● **Source information**
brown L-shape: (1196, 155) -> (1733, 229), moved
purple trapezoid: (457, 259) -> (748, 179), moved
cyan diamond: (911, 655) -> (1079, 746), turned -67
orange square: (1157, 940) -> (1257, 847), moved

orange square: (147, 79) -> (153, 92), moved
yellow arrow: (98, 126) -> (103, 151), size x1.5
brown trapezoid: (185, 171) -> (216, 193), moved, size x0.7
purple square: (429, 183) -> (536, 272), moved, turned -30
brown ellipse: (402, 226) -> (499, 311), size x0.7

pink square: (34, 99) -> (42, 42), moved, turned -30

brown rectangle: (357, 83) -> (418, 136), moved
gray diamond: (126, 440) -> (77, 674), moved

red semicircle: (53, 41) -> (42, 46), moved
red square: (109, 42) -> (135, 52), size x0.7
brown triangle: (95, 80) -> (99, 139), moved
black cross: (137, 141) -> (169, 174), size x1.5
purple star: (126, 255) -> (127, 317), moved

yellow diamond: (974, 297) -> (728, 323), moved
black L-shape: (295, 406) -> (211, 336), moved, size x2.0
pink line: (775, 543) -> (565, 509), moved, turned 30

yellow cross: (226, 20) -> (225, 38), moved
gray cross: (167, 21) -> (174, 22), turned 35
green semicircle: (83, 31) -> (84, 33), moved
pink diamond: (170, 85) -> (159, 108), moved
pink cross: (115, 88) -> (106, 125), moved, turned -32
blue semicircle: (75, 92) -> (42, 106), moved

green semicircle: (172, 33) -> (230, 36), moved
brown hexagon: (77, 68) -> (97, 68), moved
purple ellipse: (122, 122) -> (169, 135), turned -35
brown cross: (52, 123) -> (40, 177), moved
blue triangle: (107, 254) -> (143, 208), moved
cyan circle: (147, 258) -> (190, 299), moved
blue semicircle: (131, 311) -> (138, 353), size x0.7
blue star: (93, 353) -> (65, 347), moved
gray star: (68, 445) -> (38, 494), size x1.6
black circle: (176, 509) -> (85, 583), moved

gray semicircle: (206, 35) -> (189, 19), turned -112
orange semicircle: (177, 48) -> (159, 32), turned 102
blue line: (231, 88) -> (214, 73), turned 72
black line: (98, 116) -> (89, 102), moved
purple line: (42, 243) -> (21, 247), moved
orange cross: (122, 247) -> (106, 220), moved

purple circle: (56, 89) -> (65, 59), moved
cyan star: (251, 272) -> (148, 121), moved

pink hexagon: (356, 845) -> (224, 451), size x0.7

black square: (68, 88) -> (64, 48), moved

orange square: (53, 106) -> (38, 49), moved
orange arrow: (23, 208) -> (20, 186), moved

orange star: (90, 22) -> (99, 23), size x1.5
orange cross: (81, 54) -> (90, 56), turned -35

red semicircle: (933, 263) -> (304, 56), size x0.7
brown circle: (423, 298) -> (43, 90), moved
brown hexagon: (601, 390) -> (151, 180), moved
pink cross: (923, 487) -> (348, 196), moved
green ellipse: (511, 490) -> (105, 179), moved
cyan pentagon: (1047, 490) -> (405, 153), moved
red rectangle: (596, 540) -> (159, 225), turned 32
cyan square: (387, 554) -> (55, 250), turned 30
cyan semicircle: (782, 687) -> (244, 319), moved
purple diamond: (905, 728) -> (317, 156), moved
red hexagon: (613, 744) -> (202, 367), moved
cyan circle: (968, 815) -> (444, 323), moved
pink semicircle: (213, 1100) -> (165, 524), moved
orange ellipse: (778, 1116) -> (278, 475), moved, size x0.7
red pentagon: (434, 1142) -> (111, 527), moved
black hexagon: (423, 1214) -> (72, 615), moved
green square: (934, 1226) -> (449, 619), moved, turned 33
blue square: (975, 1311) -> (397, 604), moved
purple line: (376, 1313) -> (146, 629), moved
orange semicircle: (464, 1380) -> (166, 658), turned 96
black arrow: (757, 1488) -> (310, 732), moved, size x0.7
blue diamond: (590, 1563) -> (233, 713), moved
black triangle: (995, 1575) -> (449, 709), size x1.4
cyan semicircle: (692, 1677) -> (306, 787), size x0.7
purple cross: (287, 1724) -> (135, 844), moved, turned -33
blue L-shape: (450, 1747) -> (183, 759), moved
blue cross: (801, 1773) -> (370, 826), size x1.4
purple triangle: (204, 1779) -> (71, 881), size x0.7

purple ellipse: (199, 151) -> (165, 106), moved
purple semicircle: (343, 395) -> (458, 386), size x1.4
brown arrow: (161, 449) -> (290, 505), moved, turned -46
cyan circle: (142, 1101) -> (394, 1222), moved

● **Task brief**
Look above for the line holding "purple diamond: (905, 728)". Print it and every line after it, exactly, through the line holding "orange ellipse: (778, 1116)".

● **Output for this exercise**
purple diamond: (905, 728) -> (317, 156), moved
red hexagon: (613, 744) -> (202, 367), moved
cyan circle: (968, 815) -> (444, 323), moved
pink semicircle: (213, 1100) -> (165, 524), moved
orange ellipse: (778, 1116) -> (278, 475), moved, size x0.7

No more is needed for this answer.